**ENTRIES PROVIDED:**
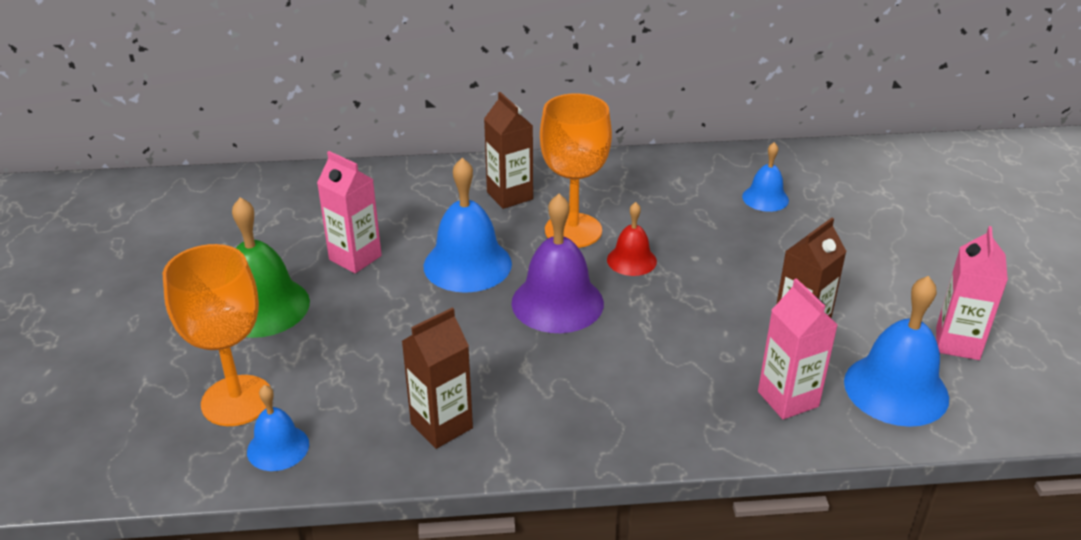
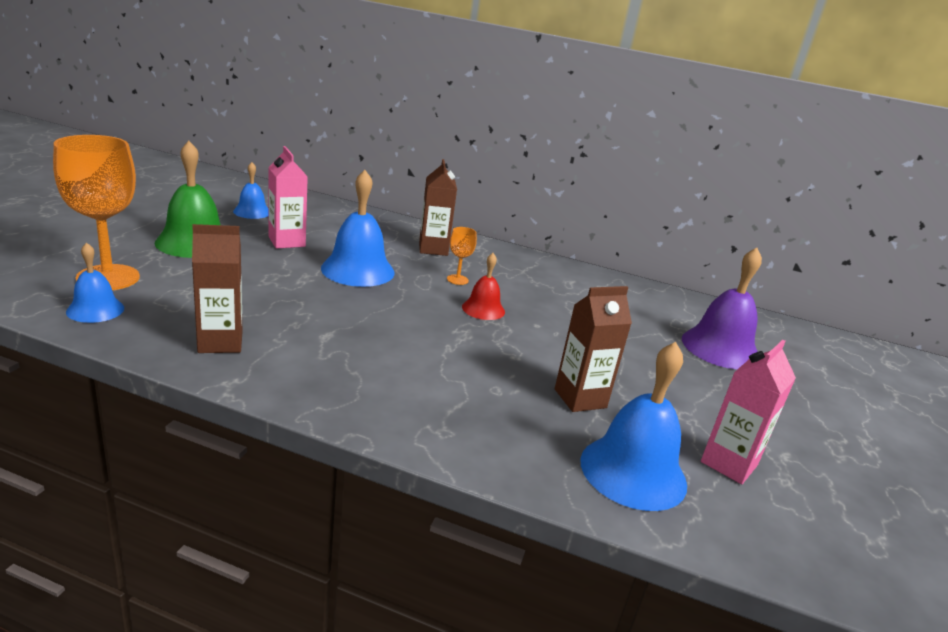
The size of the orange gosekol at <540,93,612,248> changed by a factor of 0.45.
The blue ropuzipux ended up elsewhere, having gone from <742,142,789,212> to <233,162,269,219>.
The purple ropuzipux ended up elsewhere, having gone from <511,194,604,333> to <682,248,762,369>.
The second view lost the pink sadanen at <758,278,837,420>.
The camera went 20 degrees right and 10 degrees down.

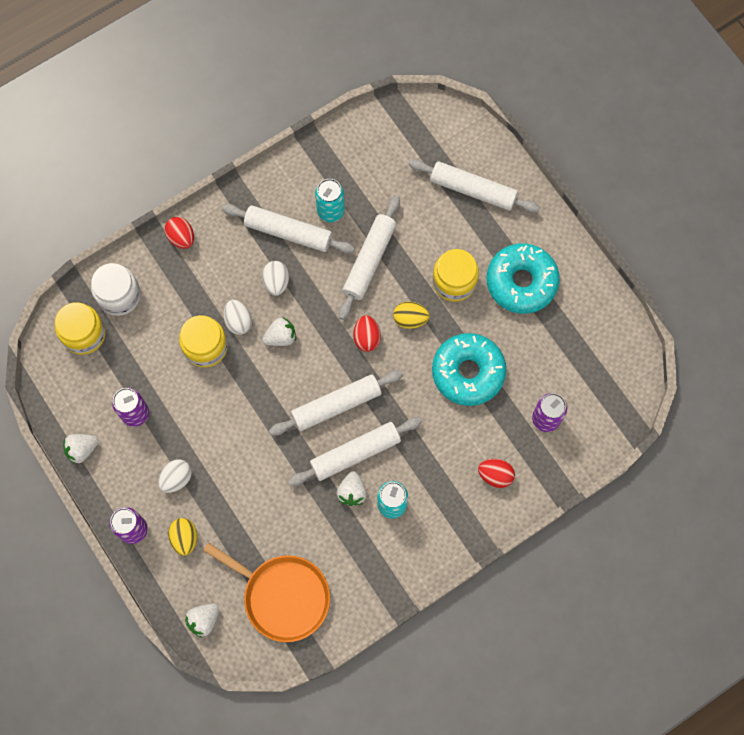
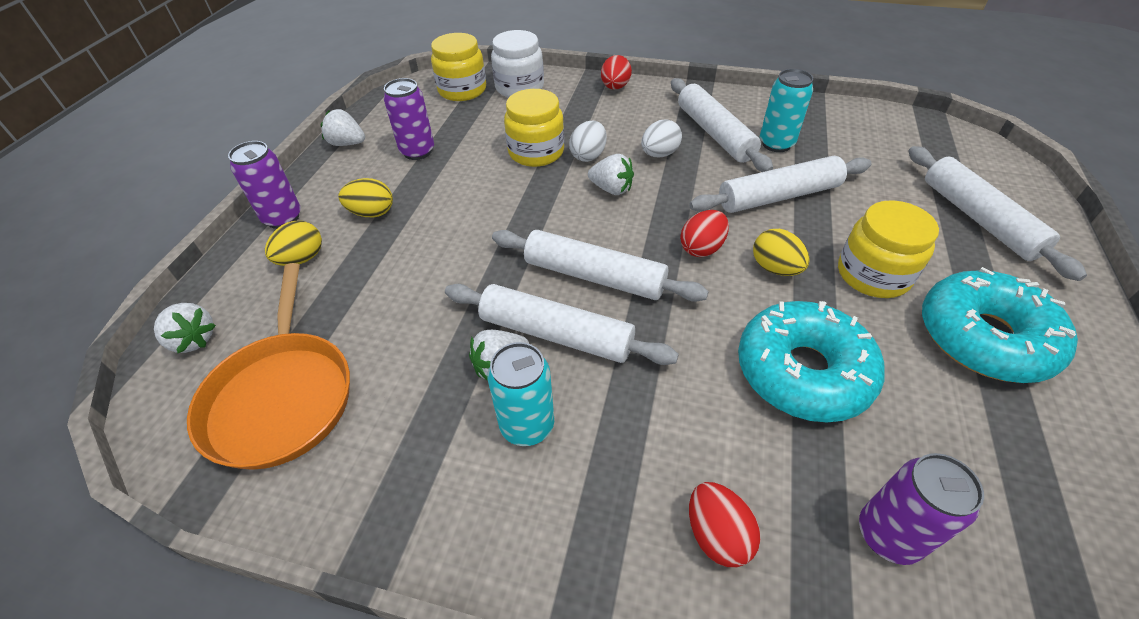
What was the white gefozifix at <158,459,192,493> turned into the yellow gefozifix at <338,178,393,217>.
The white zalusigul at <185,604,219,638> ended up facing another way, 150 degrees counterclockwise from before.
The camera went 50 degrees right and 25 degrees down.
---
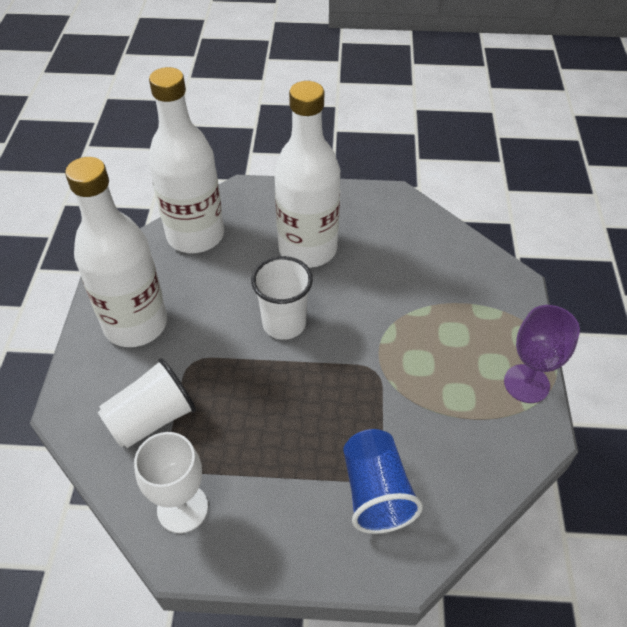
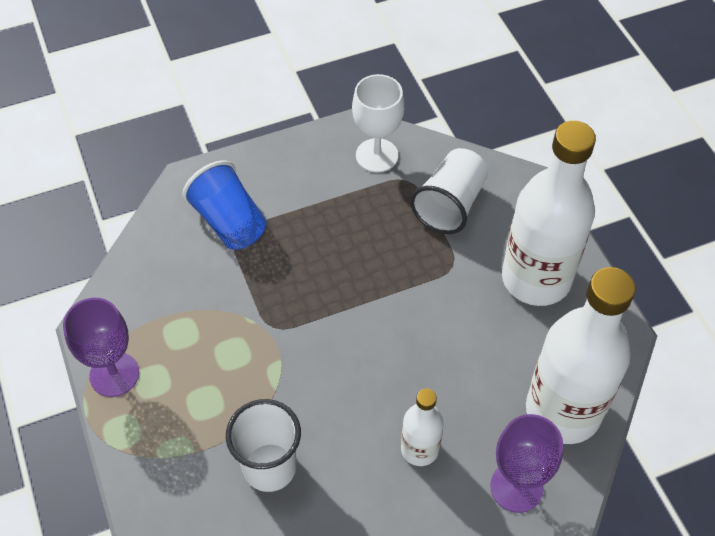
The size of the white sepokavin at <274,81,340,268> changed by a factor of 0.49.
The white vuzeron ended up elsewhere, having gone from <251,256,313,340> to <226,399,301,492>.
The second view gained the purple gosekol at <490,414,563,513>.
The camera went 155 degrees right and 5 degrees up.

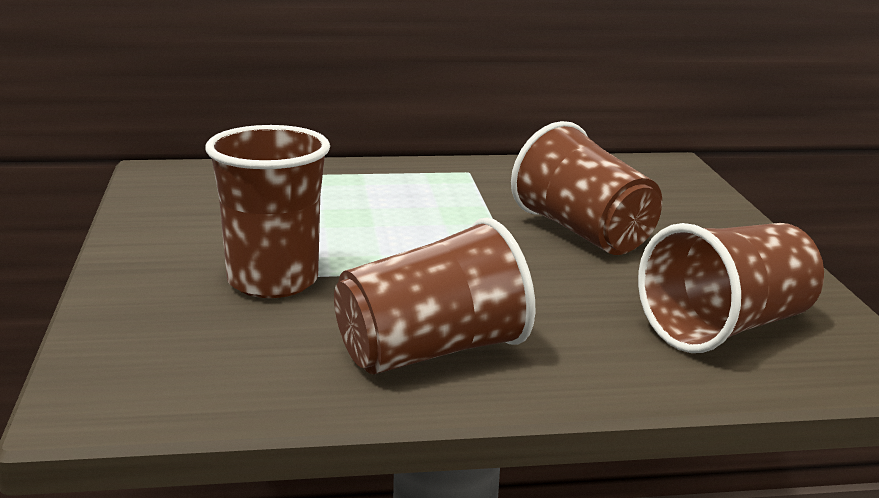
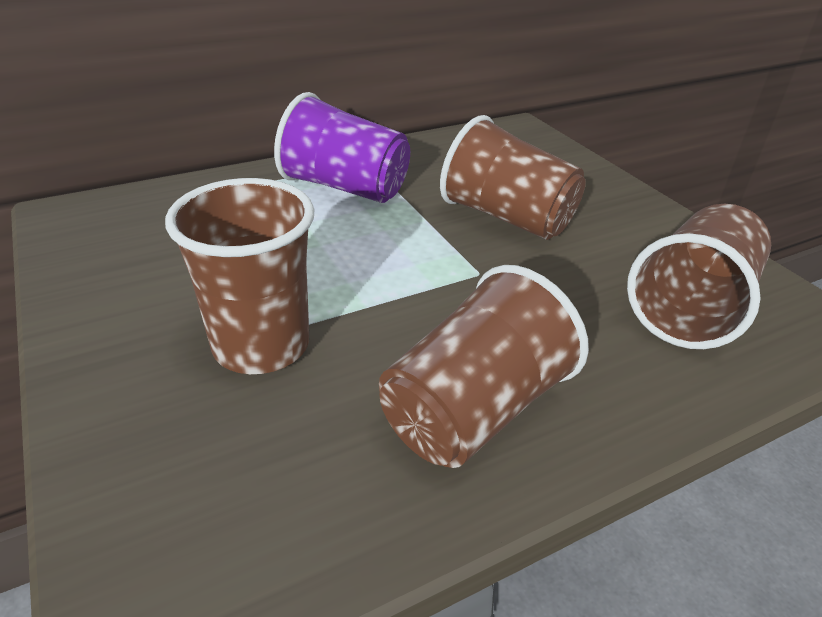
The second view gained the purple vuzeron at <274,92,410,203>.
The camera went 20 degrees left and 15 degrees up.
==
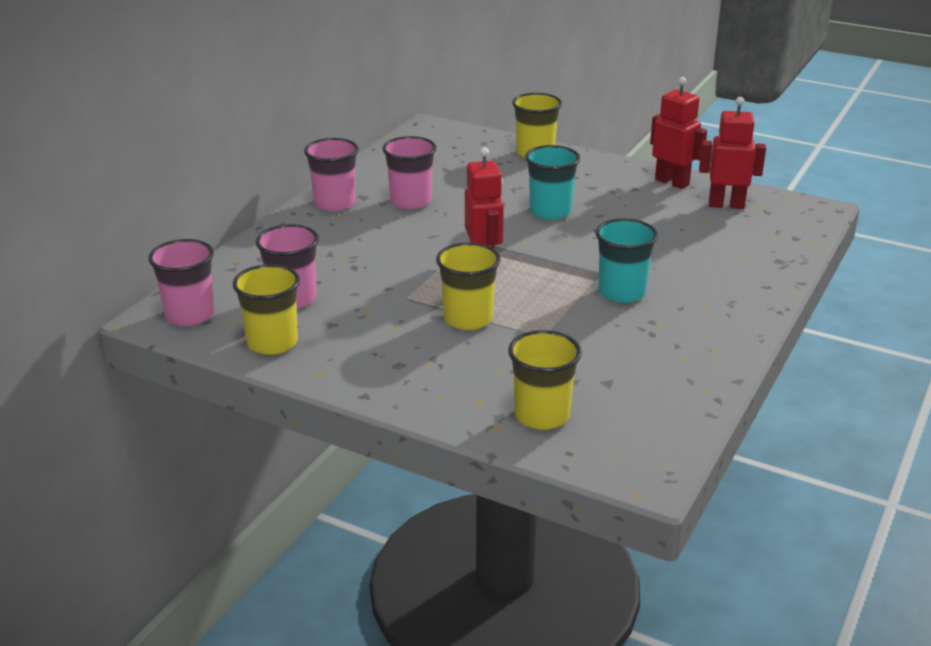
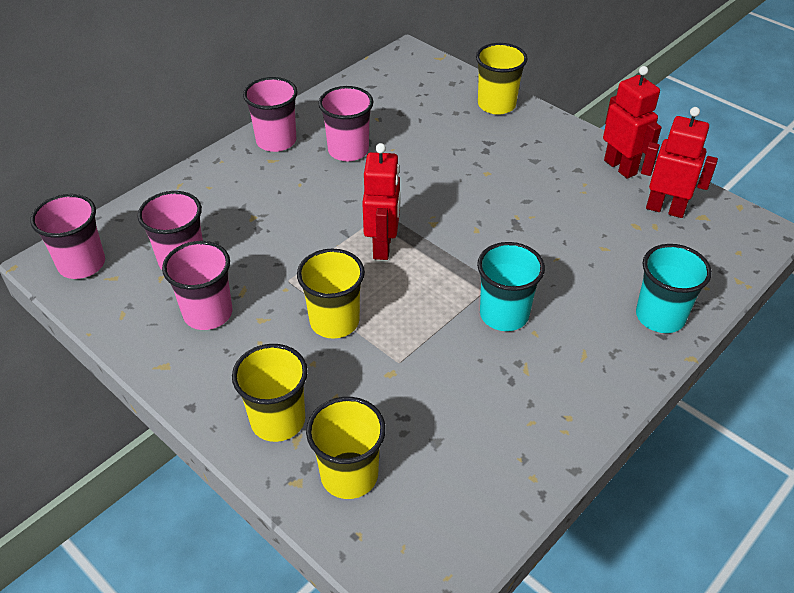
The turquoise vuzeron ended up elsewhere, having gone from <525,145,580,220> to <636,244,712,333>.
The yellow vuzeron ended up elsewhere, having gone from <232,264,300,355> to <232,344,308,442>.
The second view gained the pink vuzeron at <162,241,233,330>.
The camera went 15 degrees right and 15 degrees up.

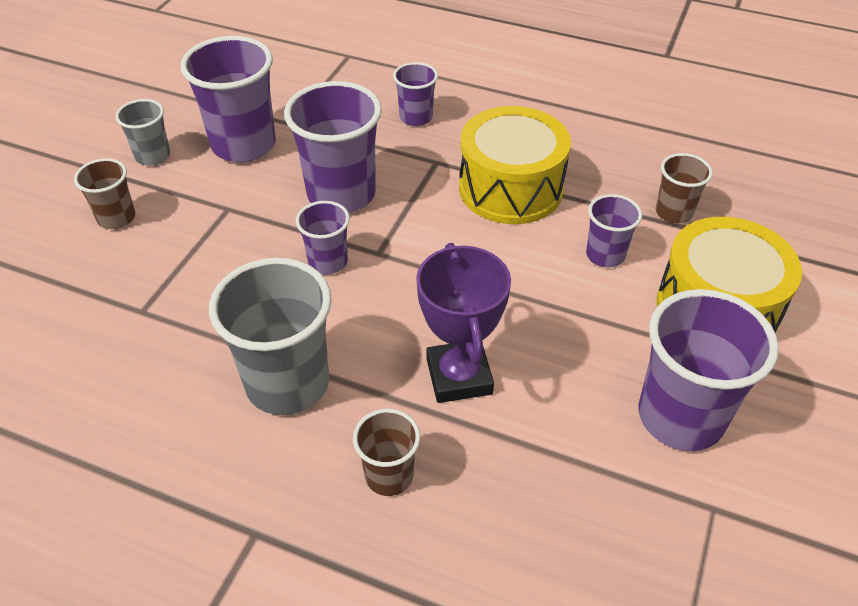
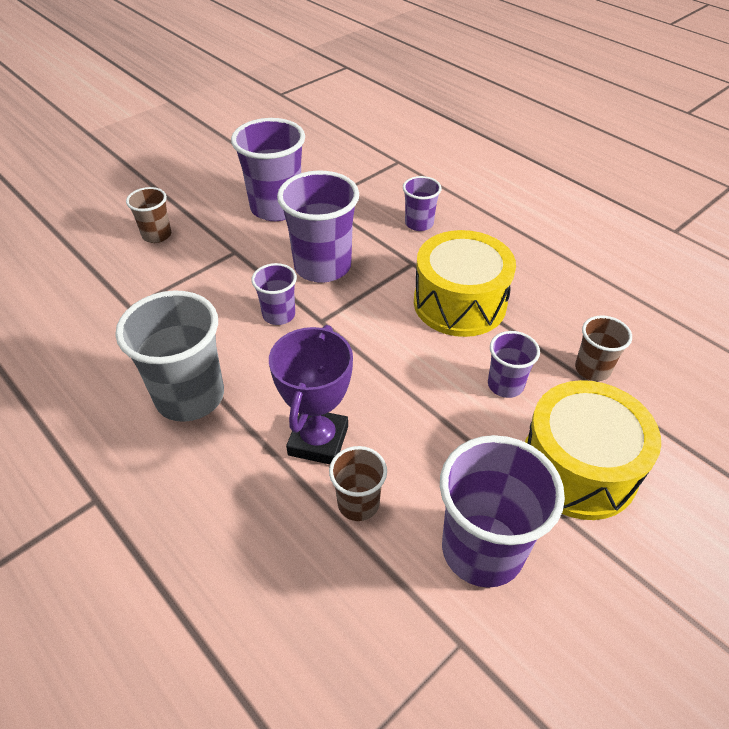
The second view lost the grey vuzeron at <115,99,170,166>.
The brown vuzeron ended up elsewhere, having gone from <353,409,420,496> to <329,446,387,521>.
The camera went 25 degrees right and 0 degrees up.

**WHAT YOU HAVE TO DO:**
There is a line with "The purple ropuzipux" and a line with "The second view lost the pink" above. Copy exactly those two lines and all lines between them, with nothing else.

**EXPECTED ANSWER:**
The purple ropuzipux ended up elsewhere, having gone from <511,194,604,333> to <682,248,762,369>.
The second view lost the pink sadanen at <758,278,837,420>.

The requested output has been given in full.